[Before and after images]

^^^^^^^^^^^^^^^^

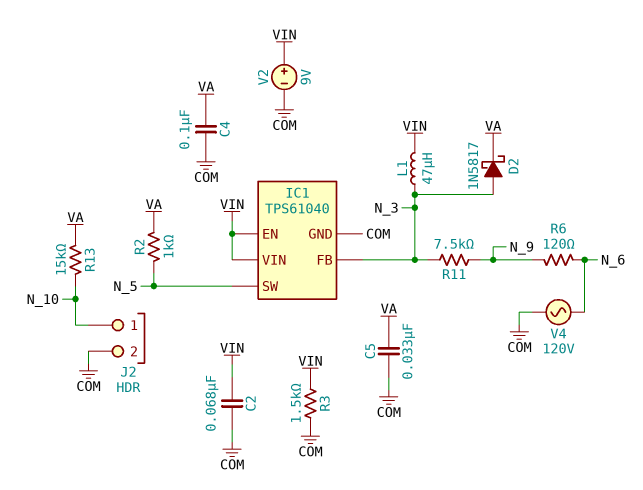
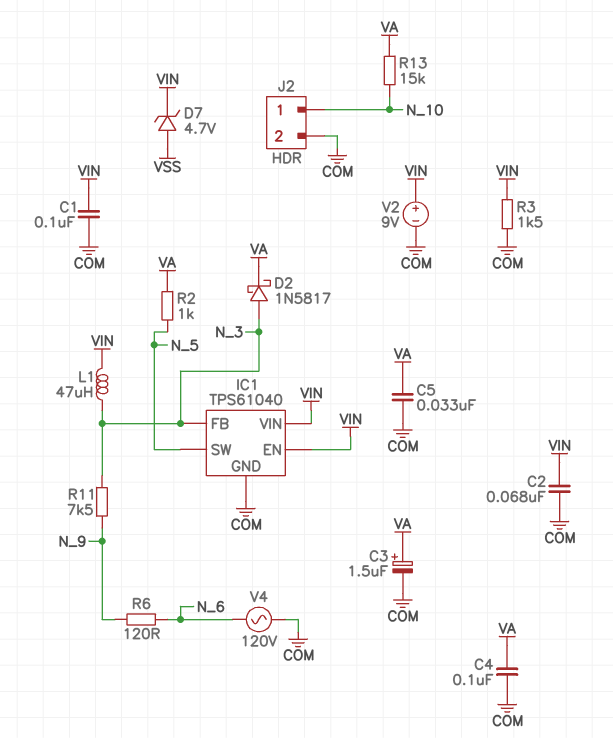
C1: none -> 100nF (COM, VIN)
C3: none -> 1.5uF (plus VA, minus COM)
D7: none -> zener 4.7V (A VSS, K VIN)

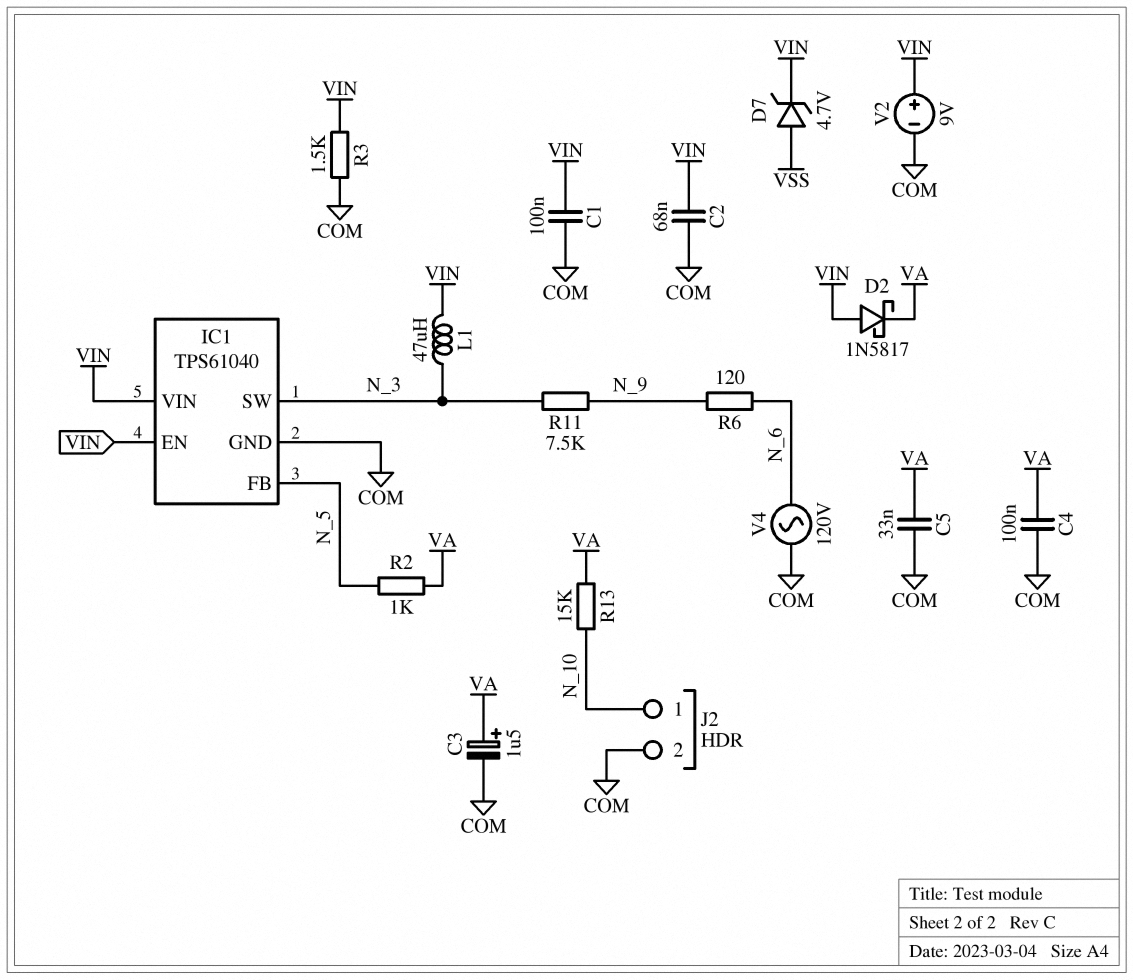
D2: schottky 1N5817 (A N_3, K VA) -> schottky 1N5817 (A VIN, K VA)
IC1 pin FB: N_3 -> N_5
IC1 pin SW: N_5 -> N_3

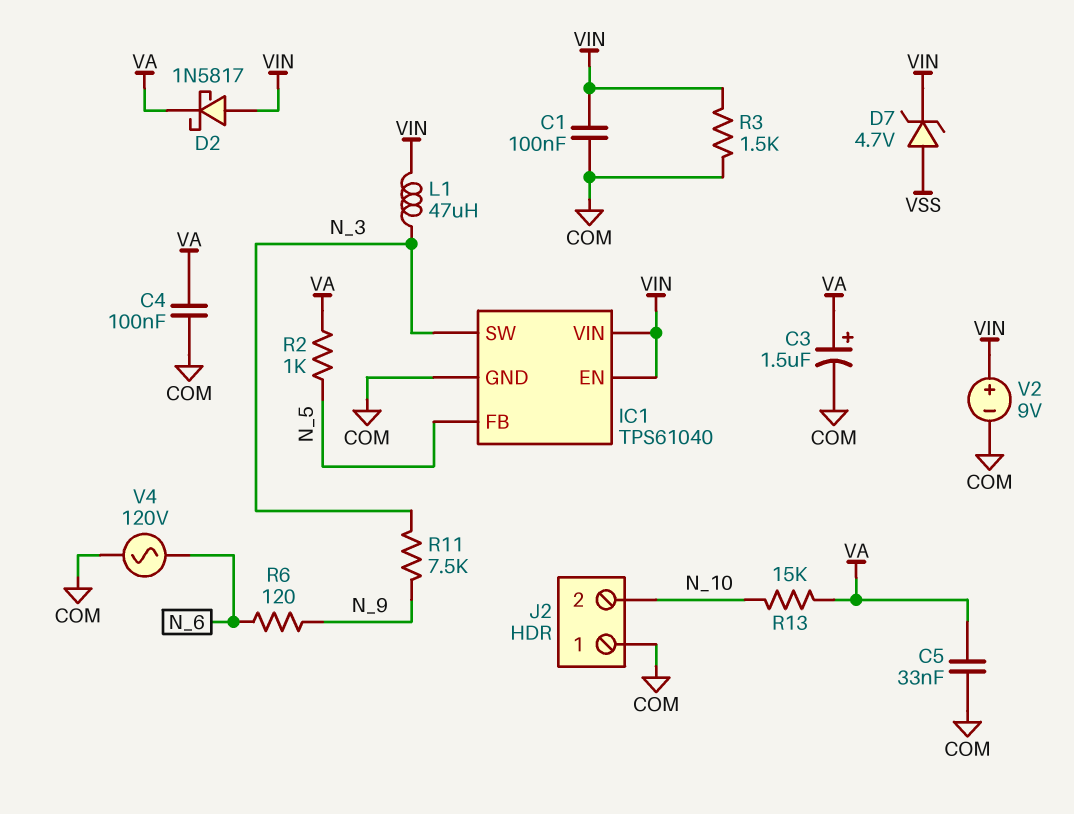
C2: 68nF (COM, VIN) -> none
J2 pin 1: N_10 -> COM
J2 pin 2: COM -> N_10

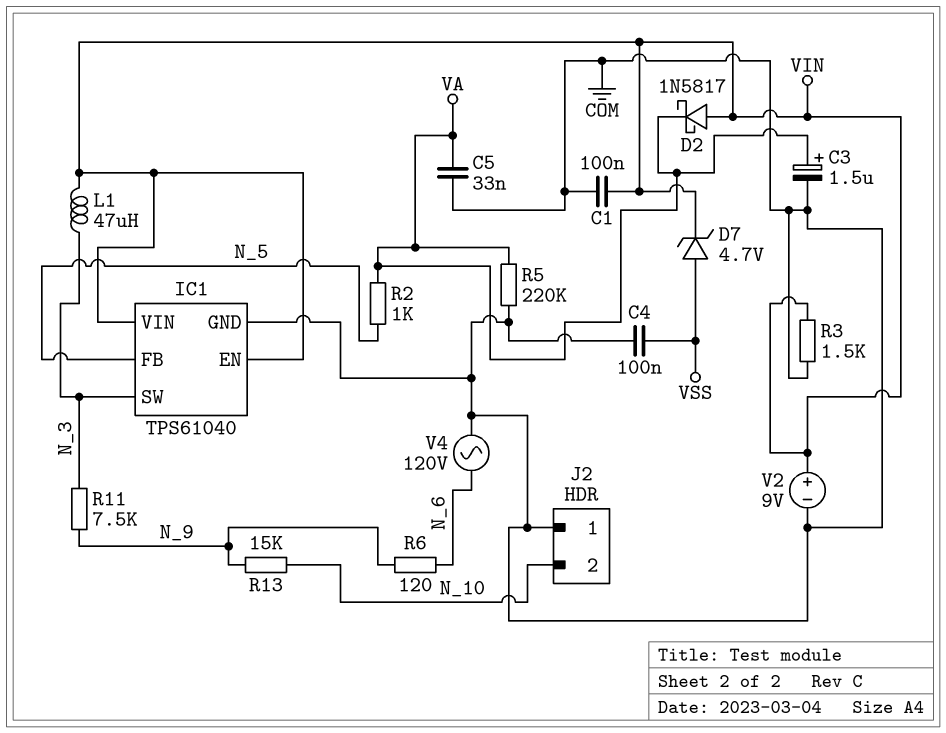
C4: 100nF (COM, VA) -> 100nF (COM, VSS)
R5: none -> 220k (COM, VA)
R13: 15k (N_10, VA) -> 15k (N_9, N_10)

^^^^^^^^^^^^^^^^

* **WORK TO BE COMPLETED**:
Give back all of the entries above exactly, with the pictures excluded.

* **SOLUTION TO THIS PROBLEM**:
C1: none -> 100nF (COM, VIN)
C3: none -> 1.5uF (plus VA, minus COM)
D7: none -> zener 4.7V (A VSS, K VIN)

D2: schottky 1N5817 (A N_3, K VA) -> schottky 1N5817 (A VIN, K VA)
IC1 pin FB: N_3 -> N_5
IC1 pin SW: N_5 -> N_3

C2: 68nF (COM, VIN) -> none
J2 pin 1: N_10 -> COM
J2 pin 2: COM -> N_10

C4: 100nF (COM, VA) -> 100nF (COM, VSS)
R5: none -> 220k (COM, VA)
R13: 15k (N_10, VA) -> 15k (N_9, N_10)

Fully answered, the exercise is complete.